Data excerpts –
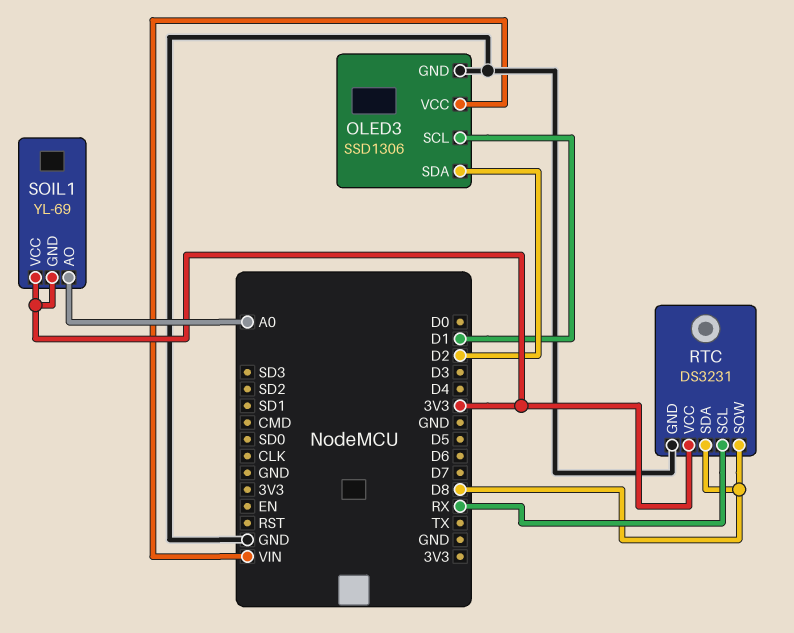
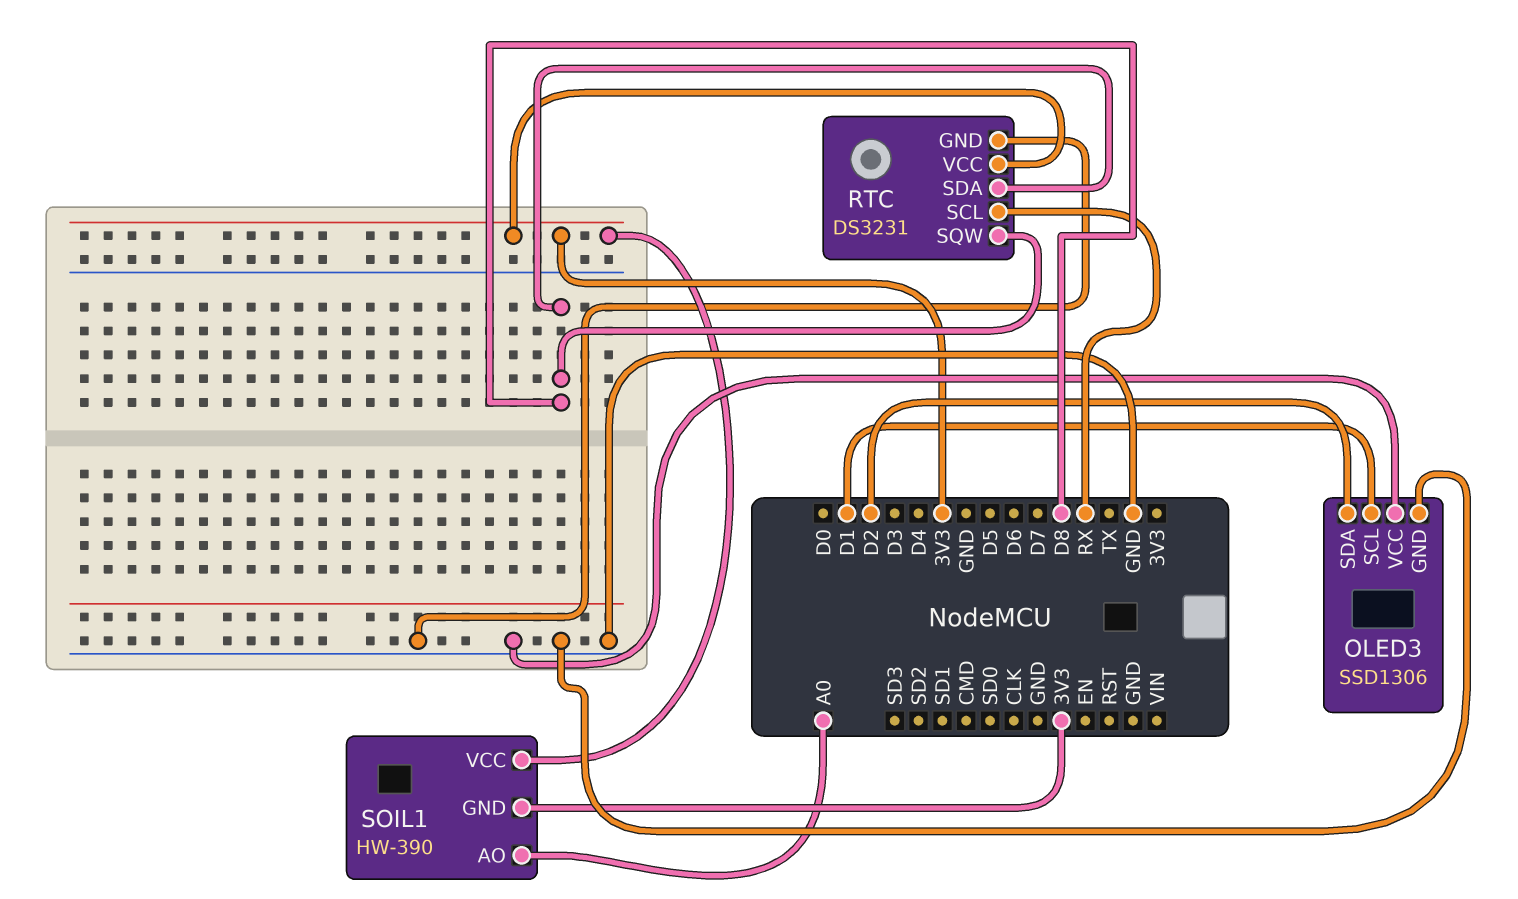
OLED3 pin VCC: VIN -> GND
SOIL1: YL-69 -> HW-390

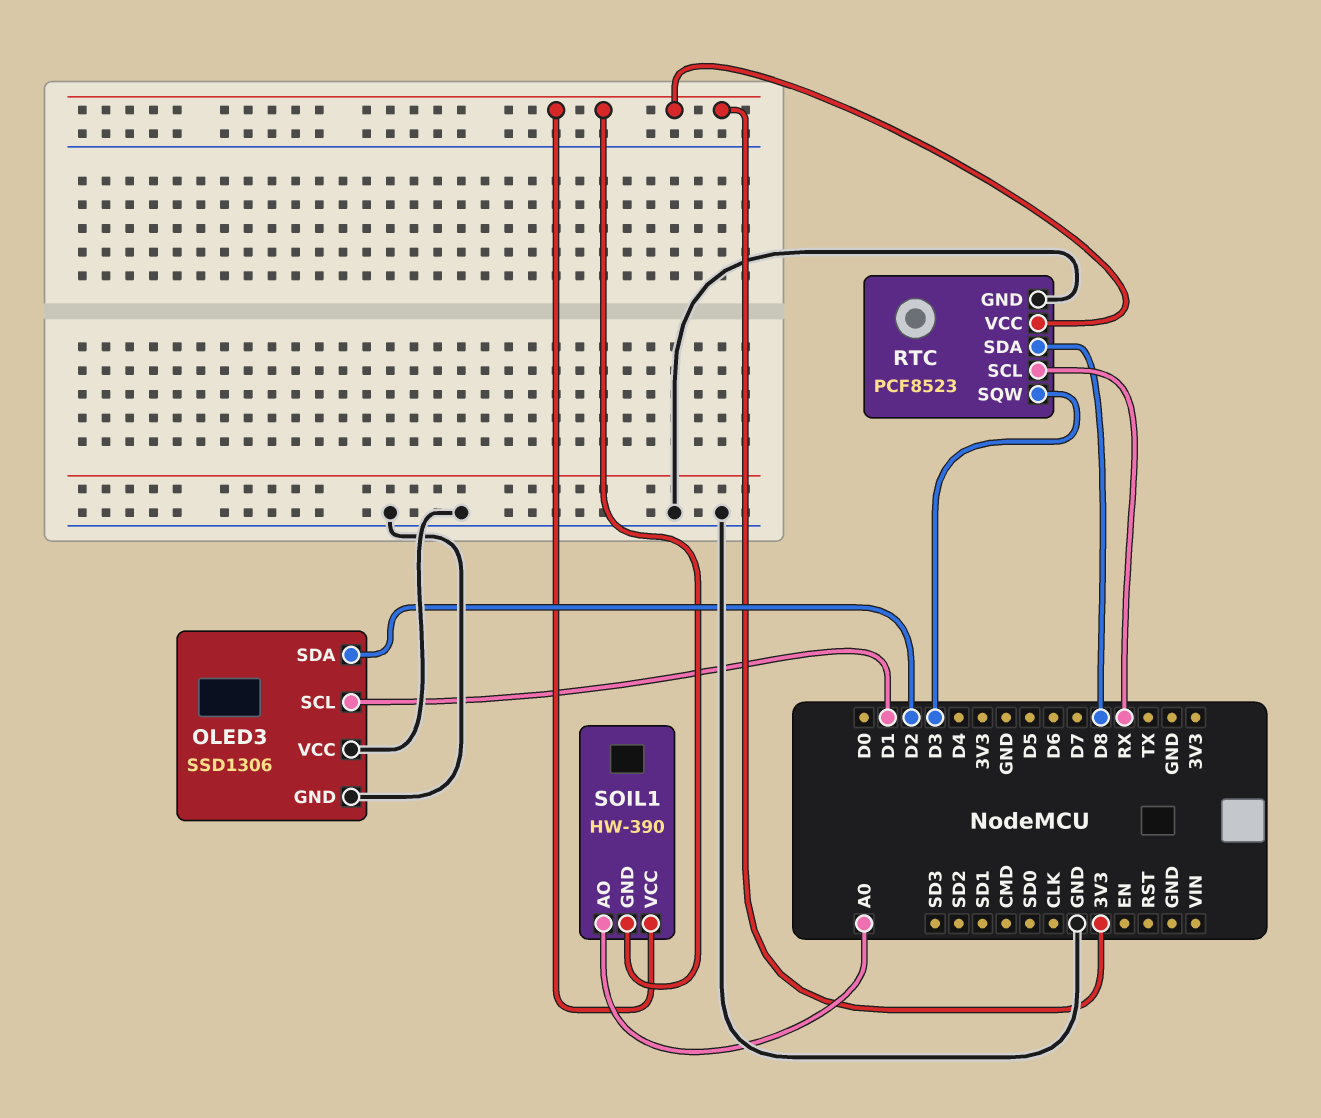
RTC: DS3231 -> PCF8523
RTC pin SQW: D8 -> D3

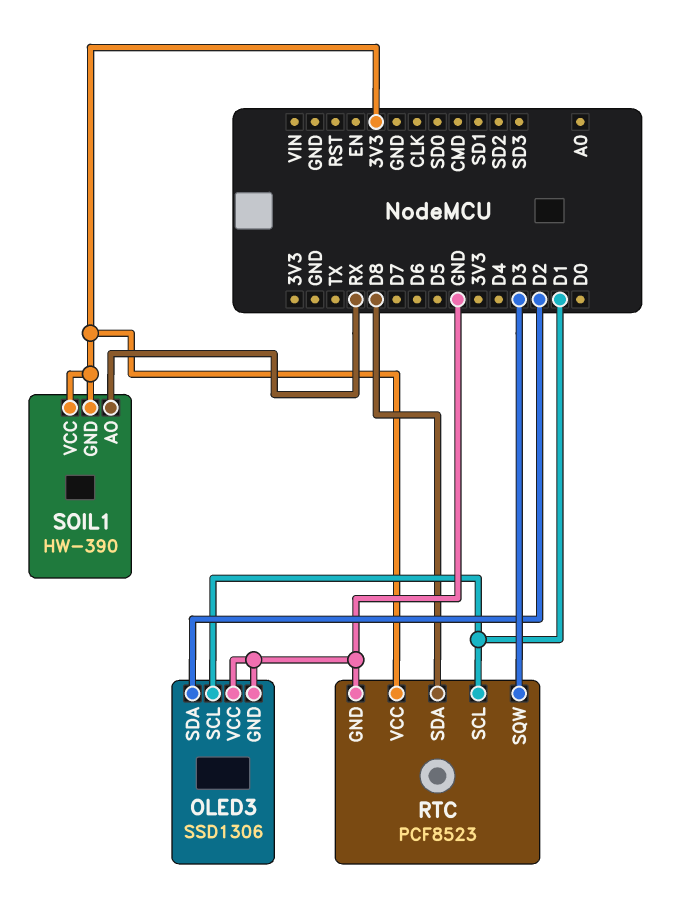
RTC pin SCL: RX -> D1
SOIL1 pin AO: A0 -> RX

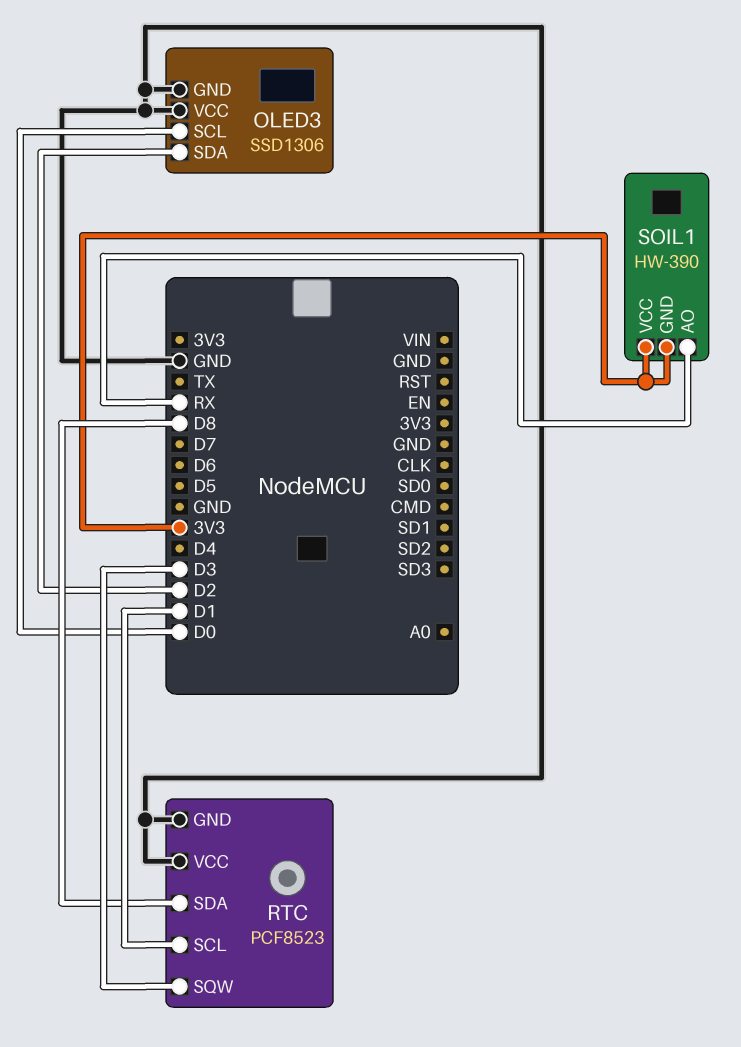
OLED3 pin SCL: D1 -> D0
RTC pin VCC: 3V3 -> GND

* * *

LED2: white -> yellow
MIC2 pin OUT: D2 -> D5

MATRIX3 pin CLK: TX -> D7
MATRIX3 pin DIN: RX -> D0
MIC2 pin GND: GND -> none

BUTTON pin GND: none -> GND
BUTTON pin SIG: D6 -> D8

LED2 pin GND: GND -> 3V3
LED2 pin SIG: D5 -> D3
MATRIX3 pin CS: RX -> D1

Exercise prompt –
In the entries above, restate word for word the lines between the one holding "MATRIX3 pin DIN: RX -> D0" and the one holding "MATRIX3 pin CS: RX -> D1", inclusive, and nothing besides.

Result below –
MATRIX3 pin DIN: RX -> D0
MIC2 pin GND: GND -> none

BUTTON pin GND: none -> GND
BUTTON pin SIG: D6 -> D8

LED2 pin GND: GND -> 3V3
LED2 pin SIG: D5 -> D3
MATRIX3 pin CS: RX -> D1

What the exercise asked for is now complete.